-- Problem to solve --
In the entries below, repeat only the lines between those holding "S1: switch (0V, NET12) -> button (0V, NET12)" and "IC2 pin FB: NET8 -> NET10", inclusive. Leave pictures out.

##### Input data

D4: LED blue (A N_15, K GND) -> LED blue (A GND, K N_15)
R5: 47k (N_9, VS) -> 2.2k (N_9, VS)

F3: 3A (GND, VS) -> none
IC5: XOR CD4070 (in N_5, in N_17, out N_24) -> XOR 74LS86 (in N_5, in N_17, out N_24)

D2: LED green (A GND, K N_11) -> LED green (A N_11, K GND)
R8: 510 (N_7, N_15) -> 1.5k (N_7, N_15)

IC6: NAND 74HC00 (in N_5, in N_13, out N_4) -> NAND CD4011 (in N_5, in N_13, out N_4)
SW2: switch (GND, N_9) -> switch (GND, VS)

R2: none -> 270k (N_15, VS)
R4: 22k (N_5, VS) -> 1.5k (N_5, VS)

##########
##### Input data

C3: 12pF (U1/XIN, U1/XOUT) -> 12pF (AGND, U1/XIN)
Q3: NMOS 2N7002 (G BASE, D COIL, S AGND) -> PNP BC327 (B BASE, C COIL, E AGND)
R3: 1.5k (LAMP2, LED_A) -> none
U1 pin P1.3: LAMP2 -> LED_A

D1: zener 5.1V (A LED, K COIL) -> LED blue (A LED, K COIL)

##########
##### Input data

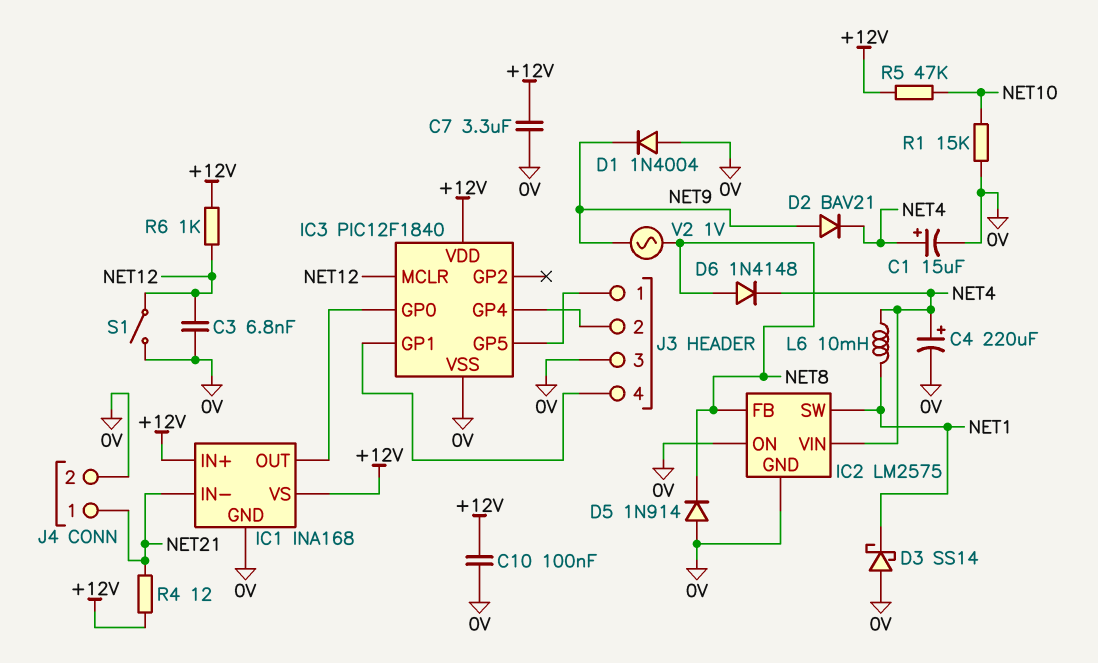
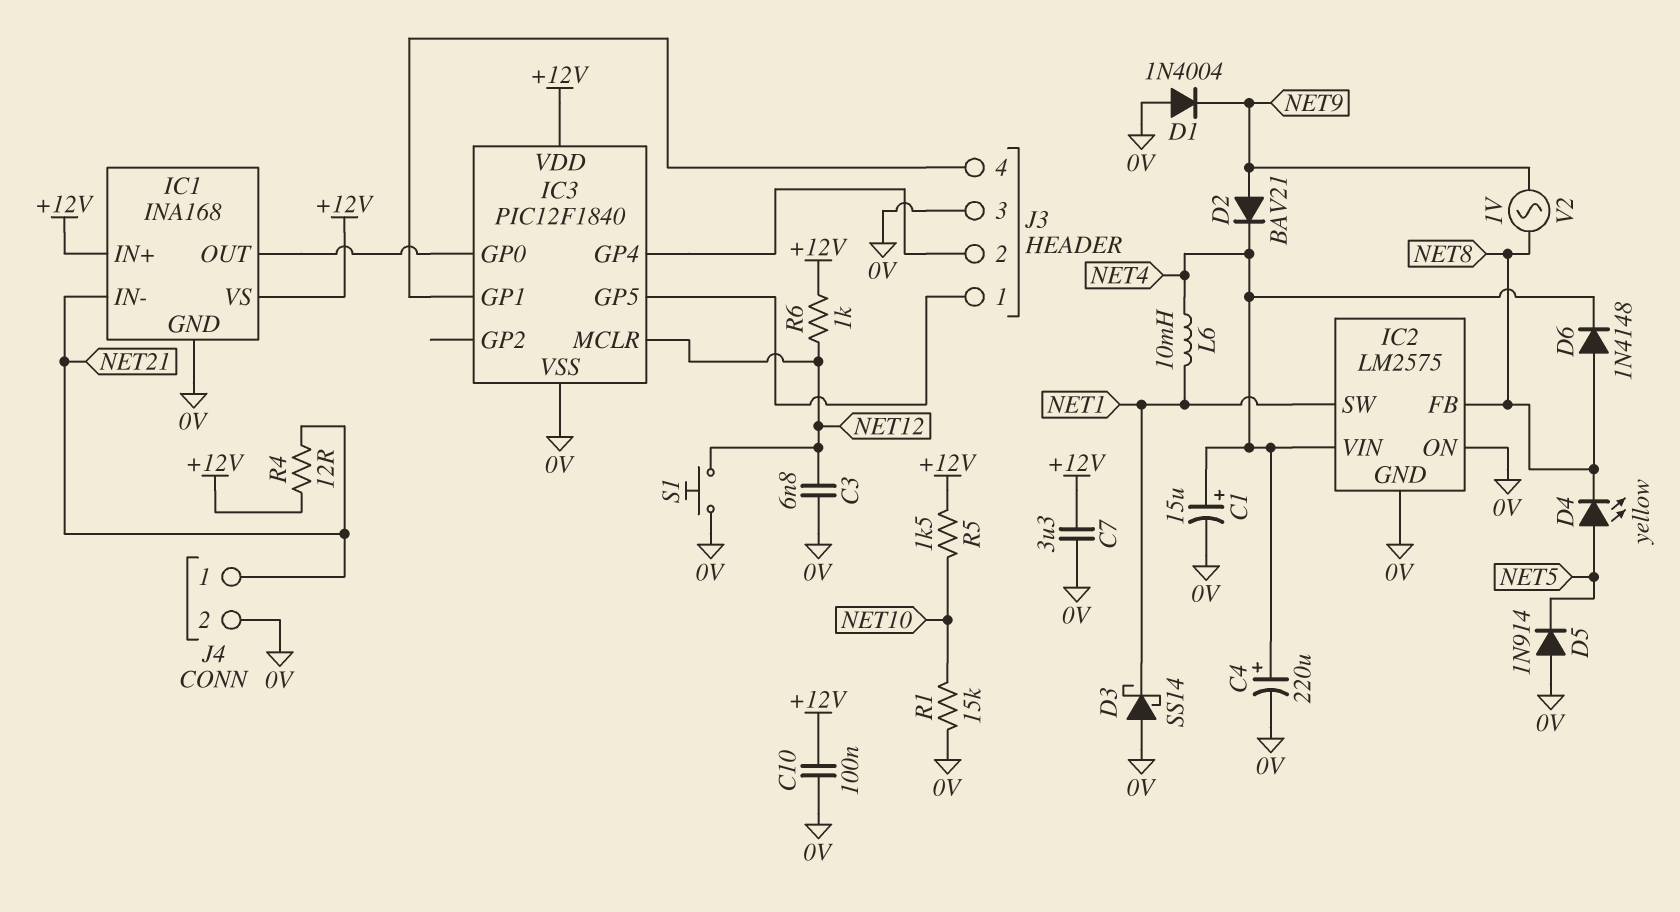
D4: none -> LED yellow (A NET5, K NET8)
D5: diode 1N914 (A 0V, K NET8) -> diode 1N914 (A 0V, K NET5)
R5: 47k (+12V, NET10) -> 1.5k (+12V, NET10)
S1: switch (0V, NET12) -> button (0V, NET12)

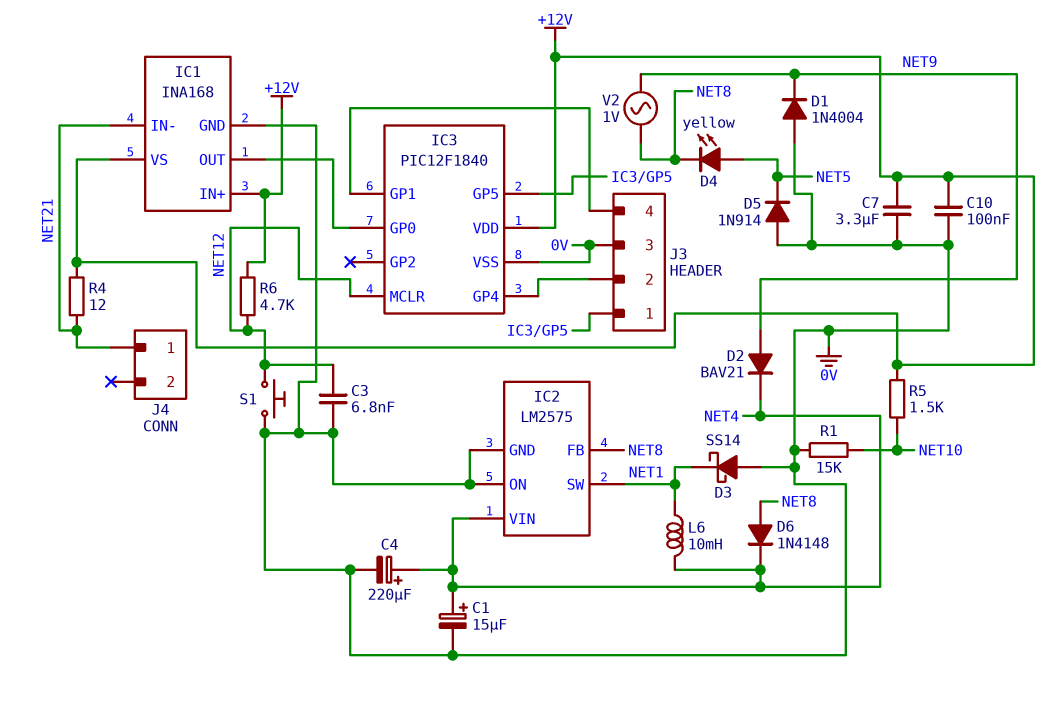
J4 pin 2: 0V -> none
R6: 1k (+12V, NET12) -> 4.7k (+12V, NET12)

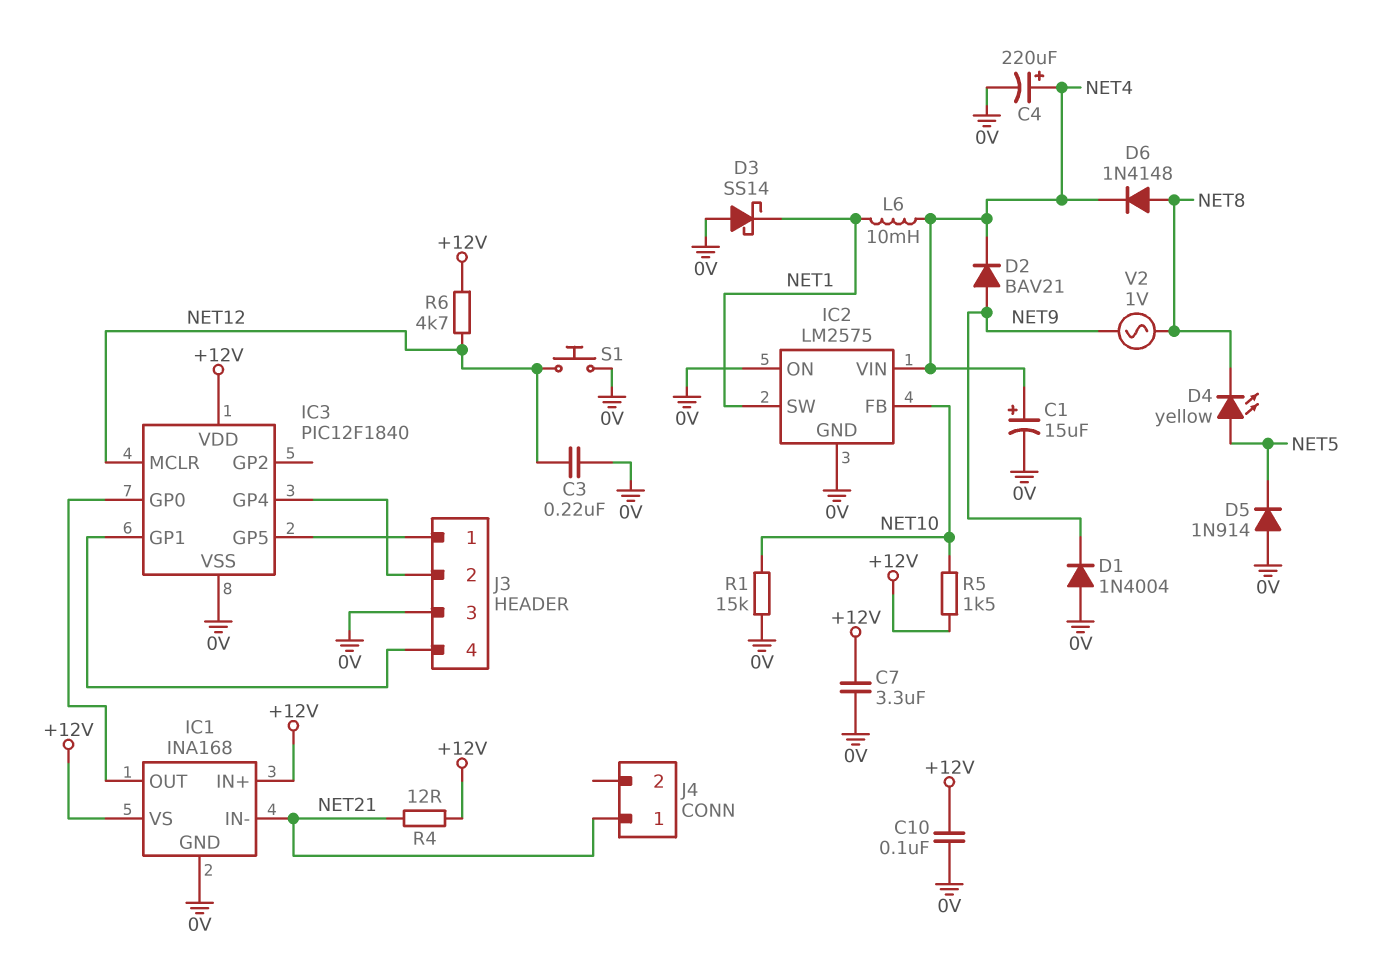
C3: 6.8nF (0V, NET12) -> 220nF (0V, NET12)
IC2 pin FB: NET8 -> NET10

##########

-- Expected answer --
S1: switch (0V, NET12) -> button (0V, NET12)

J4 pin 2: 0V -> none
R6: 1k (+12V, NET12) -> 4.7k (+12V, NET12)

C3: 6.8nF (0V, NET12) -> 220nF (0V, NET12)
IC2 pin FB: NET8 -> NET10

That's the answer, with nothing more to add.